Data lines
* * * * *

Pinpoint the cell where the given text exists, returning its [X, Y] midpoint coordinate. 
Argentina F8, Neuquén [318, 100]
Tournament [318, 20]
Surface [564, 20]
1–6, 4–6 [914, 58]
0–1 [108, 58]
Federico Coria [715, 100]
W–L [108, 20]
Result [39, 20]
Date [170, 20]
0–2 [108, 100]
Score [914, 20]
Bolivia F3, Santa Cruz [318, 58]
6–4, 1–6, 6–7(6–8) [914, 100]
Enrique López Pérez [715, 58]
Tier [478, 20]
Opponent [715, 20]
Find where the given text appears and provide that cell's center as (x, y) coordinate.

* * * * *

** The request **
Reproduce all of the data above line for line, changing nothing.

** Problem solution **
Pinpoint the cell where the given text exists, returning its [X, Y] midpoint coordinate. 
Argentina F8, Neuquén [318, 100]
Tournament [318, 20]
Surface [564, 20]
1–6, 4–6 [914, 58]
0–1 [108, 58]
Federico Coria [715, 100]
W–L [108, 20]
Result [39, 20]
Date [170, 20]
0–2 [108, 100]
Score [914, 20]
Bolivia F3, Santa Cruz [318, 58]
6–4, 1–6, 6–7(6–8) [914, 100]
Enrique López Pérez [715, 58]
Tier [478, 20]
Opponent [715, 20]
Find where the given text appears and provide that cell's center as (x, y) coordinate.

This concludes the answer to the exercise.